Extracted entries
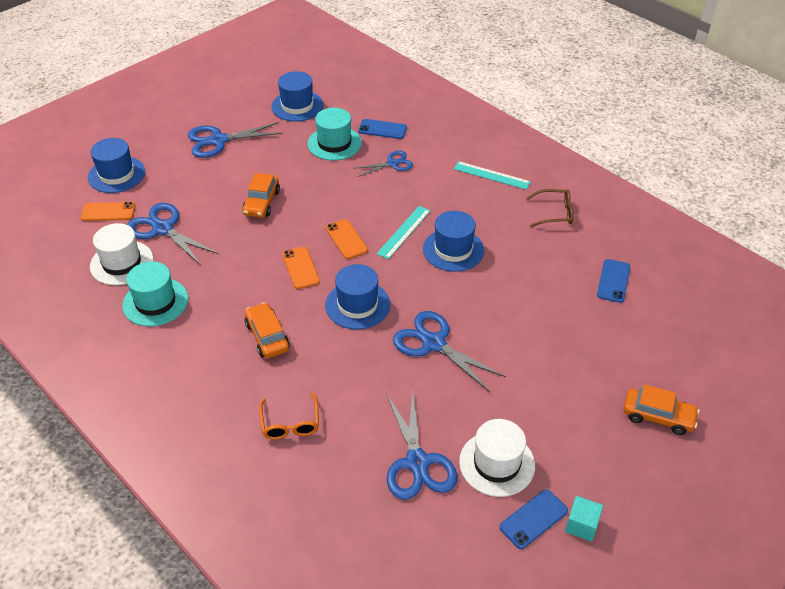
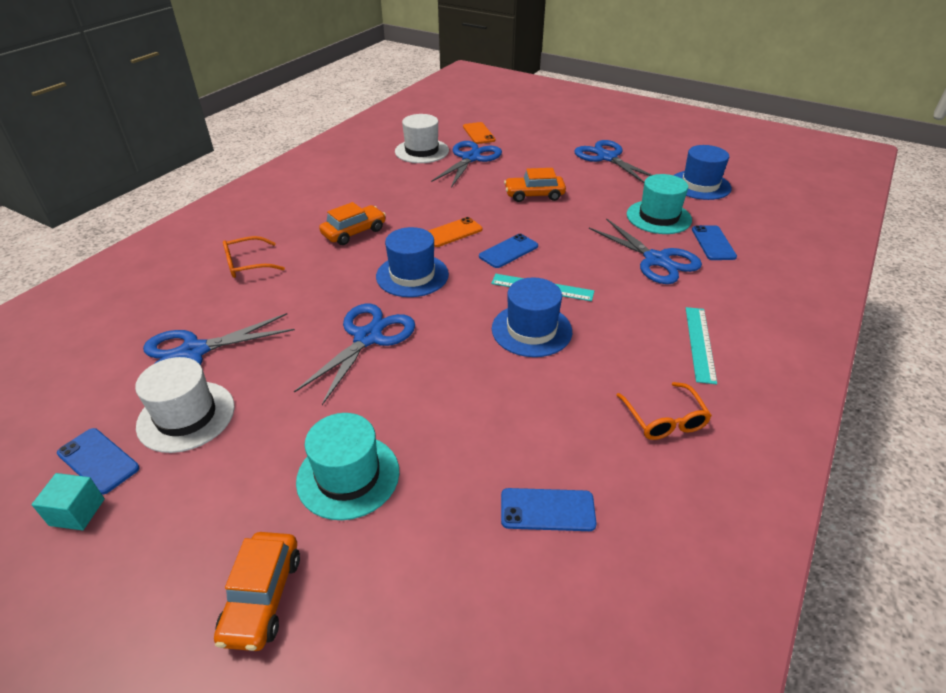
camera: 75 degrees right, 5 degrees down
(116, 174) = (526, 127): blue hat -> none
(155, 302) = (381, 173): turquoise hat -> turquoise hat (348, 476)
(346, 239) = (508, 251): orange phone -> blue phone
(392, 163) = (657, 260): blue scissors -> blue scissors, size x1.64
(555, 213) = (664, 420): brown glasses -> orange glasses

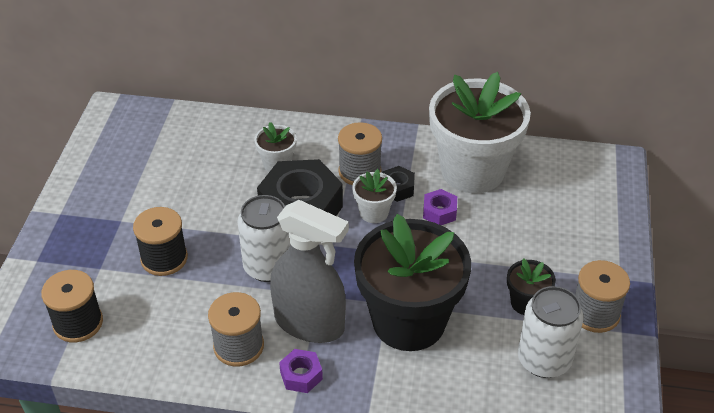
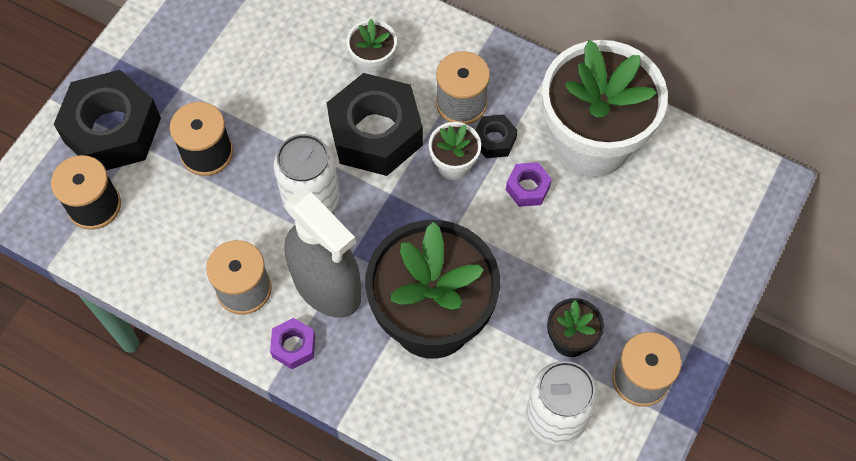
camera: 20 degrees right, 20 degrees up
(73, 264) = (112, 130): none -> black nut

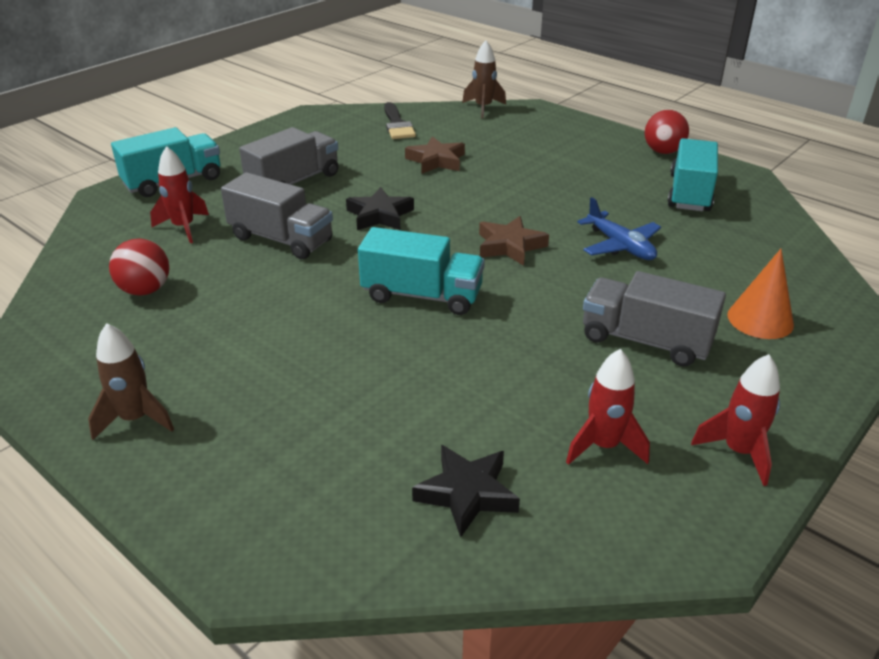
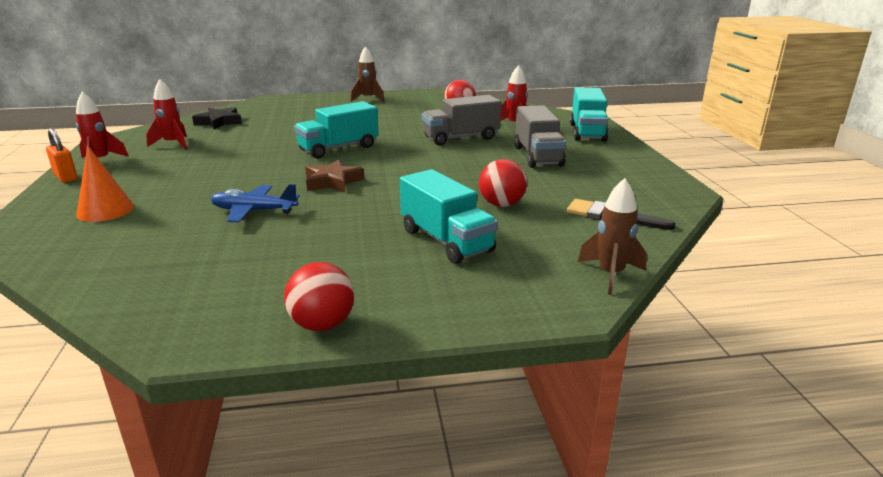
camera: 130 degrees right, 10 degrees down
(380, 215) = (444, 163): black star -> none
(436, 161) = (501, 204): brown star -> red ball
(645, 340) = (183, 176): grey truck -> none
(689, 193) = (235, 281): turquoise truck -> turquoise truck (446, 241)
(798, 425) = (66, 177): none -> orange padlock

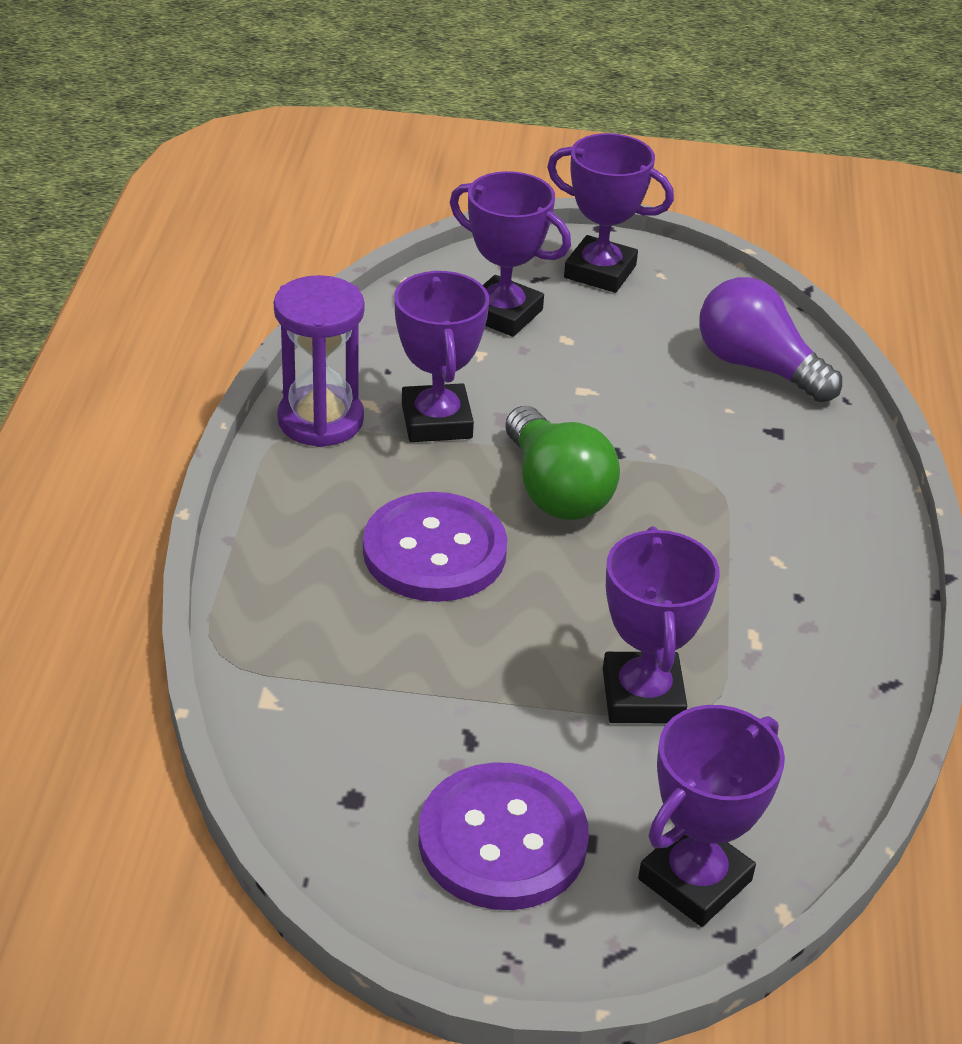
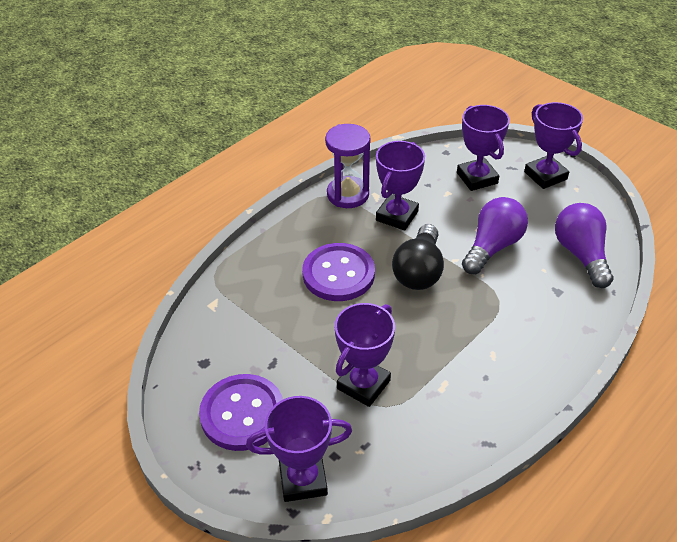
camera: 40 degrees right, 5 degrees up
(556, 491) = (419, 271): green light bulb -> black light bulb
(627, 407) = (492, 247): none -> purple light bulb

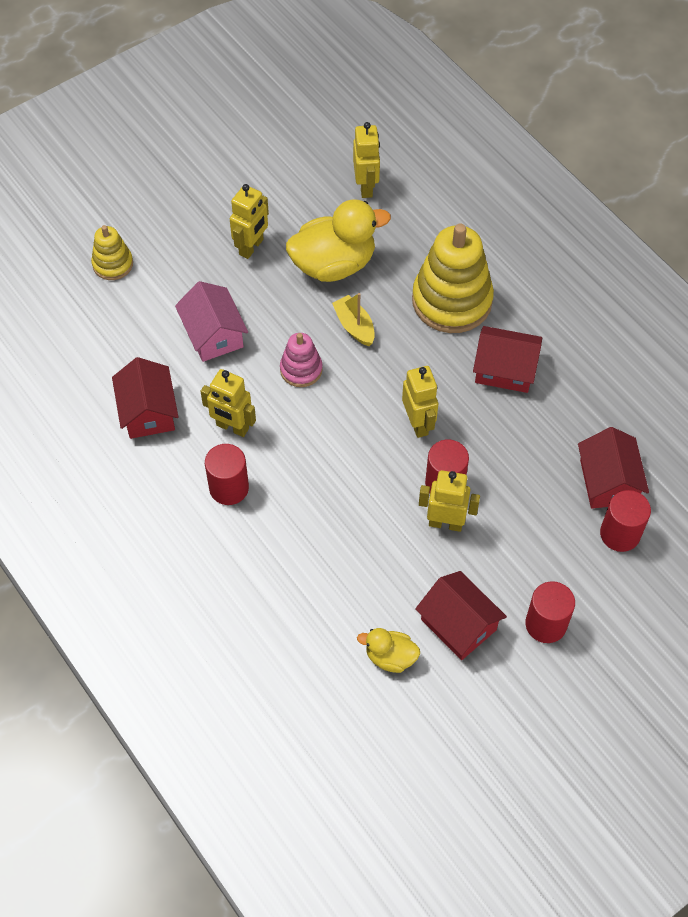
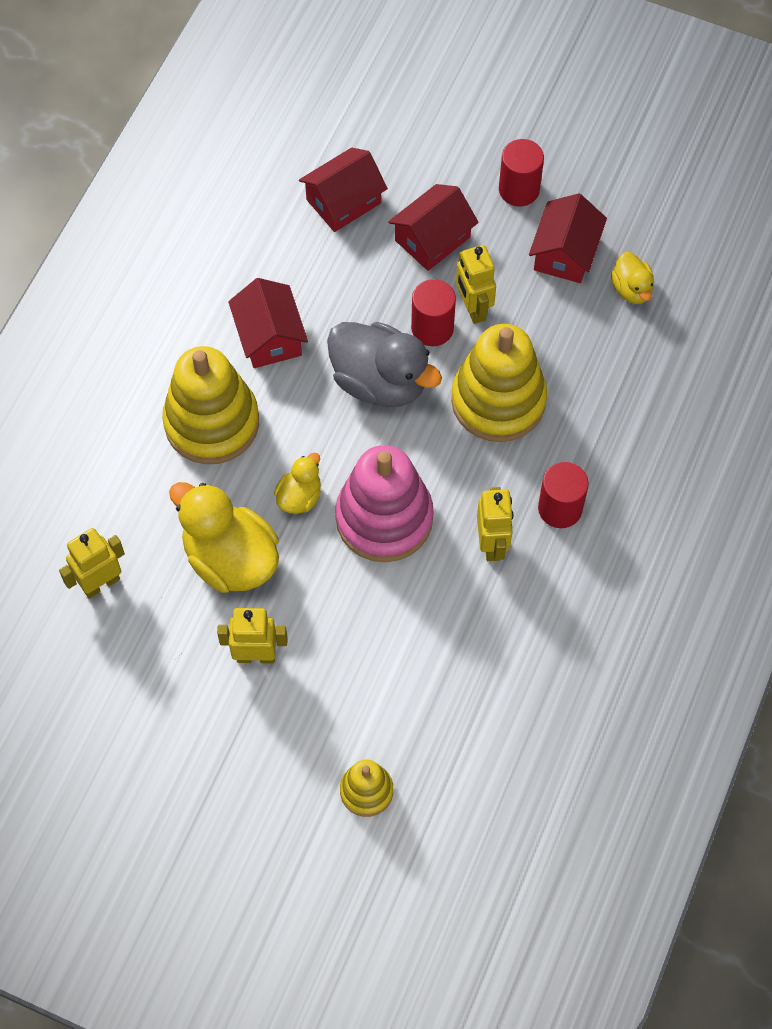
camera: 120 degrees left, 5 degrees up
(148, 411) = (526, 634): red house -> red house (432, 239)
(213, 334) = (394, 627): pink house -> none
(301, 369) = (384, 518): pink stacking toy -> pink stacking toy, size x1.94
(349, 496) = (498, 400): none -> yellow stacking toy
(354, 326) = (299, 497): yellow boat -> yellow duck
(418, 423) = (380, 382): yellow robot -> grey duck
(620, 534) = (392, 171): red cylinder -> none

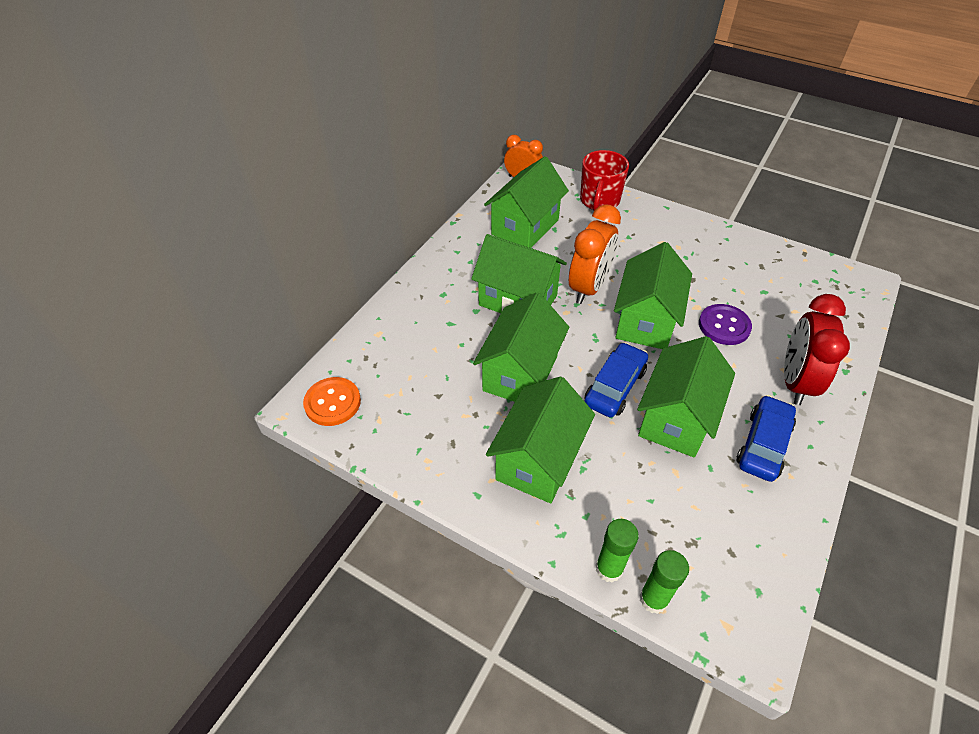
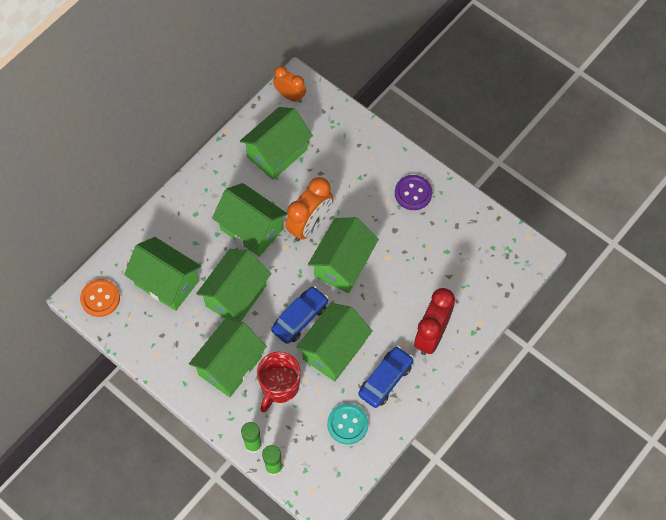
camera: 10 degrees right, 15 degrees up
(422, 371) = (167, 283): none -> green house
(599, 201) = (349, 133): red mug -> red mug (279, 386)
(724, 326) = (401, 279): purple button -> purple button (413, 193)
(738, 513) = (347, 424): none -> turquoise button

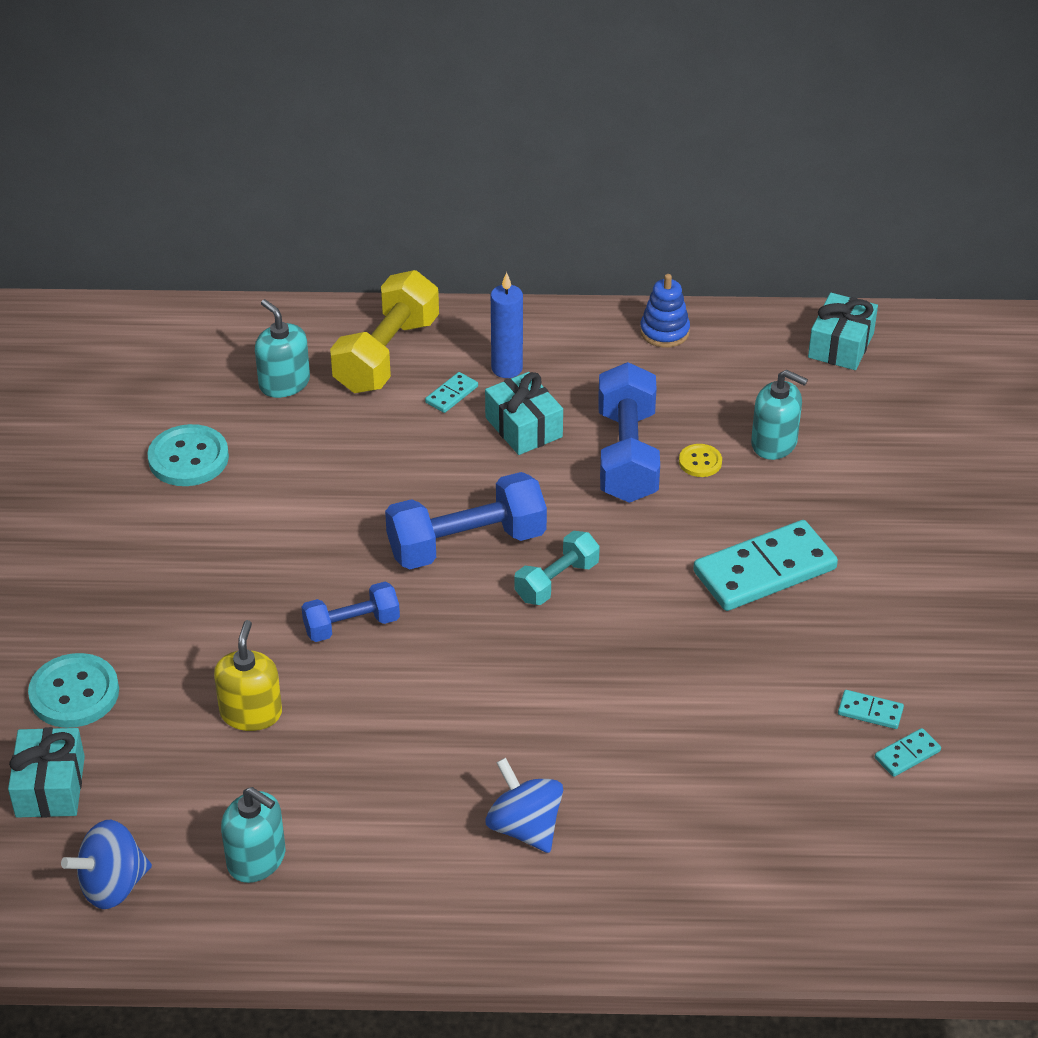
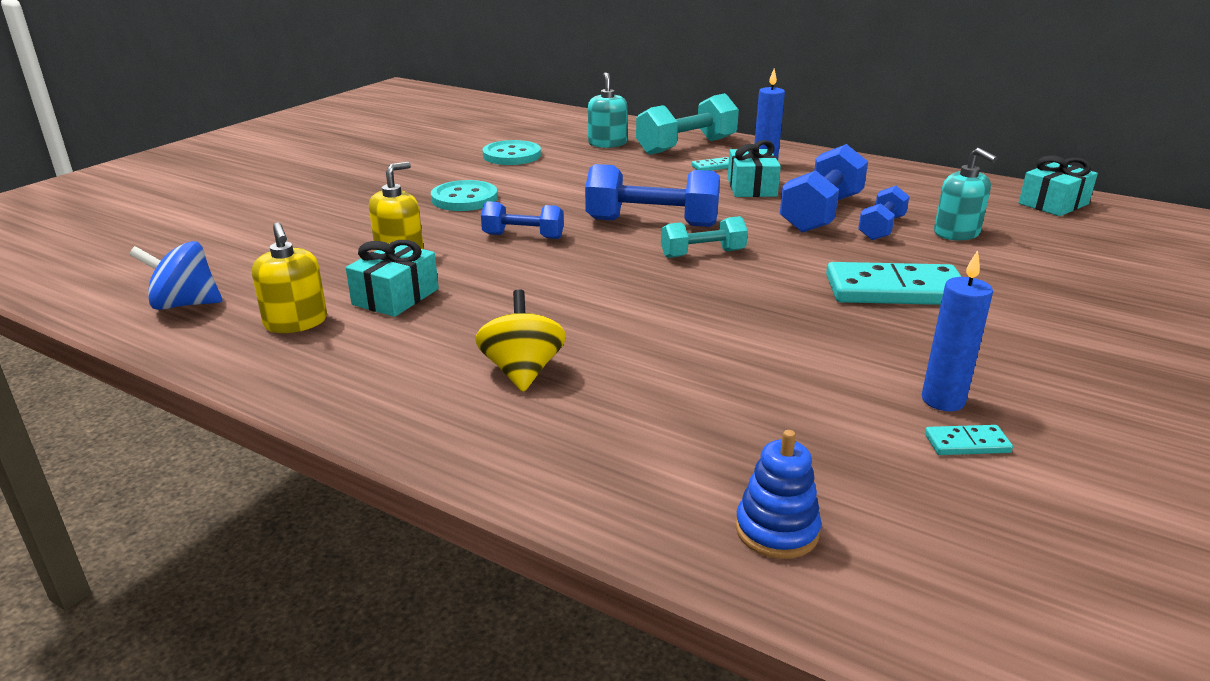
camera: 30 degrees right, 15 degrees down
(50, 786) = (227, 250): turquoise gift -> turquoise gift (395, 297)
(74, 693) = (306, 219): turquoise button -> turquoise button (464, 198)
(256, 859) = (296, 322): turquoise soap dispenser -> yellow soap dispenser
(386, 355) = (686, 146): yellow dumbbell -> turquoise dumbbell
(525, 827) = (522, 371): blue spinning top -> yellow spinning top
(664, 332) = (902, 173): blue stacking toy -> blue stacking toy (776, 530)
(700, 462) = (881, 228): yellow button -> blue dumbbell
(870, 711) = (943, 400): turquoise domino -> blue candle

Exercise instructions
Images are not wanted in the copy. Please print the material above exactly.

Exercise answer
camera: 75 degrees right, 5 degrees down
(116, 174) = (526, 127): blue hat -> none
(155, 302) = (381, 173): turquoise hat -> turquoise hat (348, 476)
(346, 239) = (508, 251): orange phone -> blue phone
(392, 163) = (657, 260): blue scissors -> blue scissors, size x1.64
(555, 213) = (664, 420): brown glasses -> orange glasses

camera: 20 degrees right, 20 degrees up
(73, 264) = (112, 130): none -> black nut

camera: 130 degrees right, 10 degrees down
(380, 215) = (444, 163): black star -> none
(436, 161) = (501, 204): brown star -> red ball
(645, 340) = (183, 176): grey truck -> none
(689, 193) = (235, 281): turquoise truck -> turquoise truck (446, 241)
(798, 425) = (66, 177): none -> orange padlock

camera: 40 degrees right, 5 degrees up
(556, 491) = (419, 271): green light bulb -> black light bulb
(627, 407) = (492, 247): none -> purple light bulb

camera: 120 degrees left, 5 degrees up
(148, 411) = (526, 634): red house -> red house (432, 239)
(213, 334) = (394, 627): pink house -> none
(301, 369) = (384, 518): pink stacking toy -> pink stacking toy, size x1.94
(349, 496) = (498, 400): none -> yellow stacking toy
(354, 326) = (299, 497): yellow boat -> yellow duck
(418, 423) = (380, 382): yellow robot -> grey duck
(620, 534) = (392, 171): red cylinder -> none

camera: 10 degrees right, 15 degrees up
(422, 371) = (167, 283): none -> green house
(599, 201) = (349, 133): red mug -> red mug (279, 386)
(724, 326) = (401, 279): purple button -> purple button (413, 193)
(738, 513) = (347, 424): none -> turquoise button

camera: 30 degrees right, 15 degrees down
(50, 786) = (227, 250): turquoise gift -> turquoise gift (395, 297)
(74, 693) = (306, 219): turquoise button -> turquoise button (464, 198)
(256, 859) = (296, 322): turquoise soap dispenser -> yellow soap dispenser
(386, 355) = (686, 146): yellow dumbbell -> turquoise dumbbell
(525, 827) = (522, 371): blue spinning top -> yellow spinning top
(664, 332) = (902, 173): blue stacking toy -> blue stacking toy (776, 530)
(700, 462) = (881, 228): yellow button -> blue dumbbell
(870, 711) = (943, 400): turquoise domino -> blue candle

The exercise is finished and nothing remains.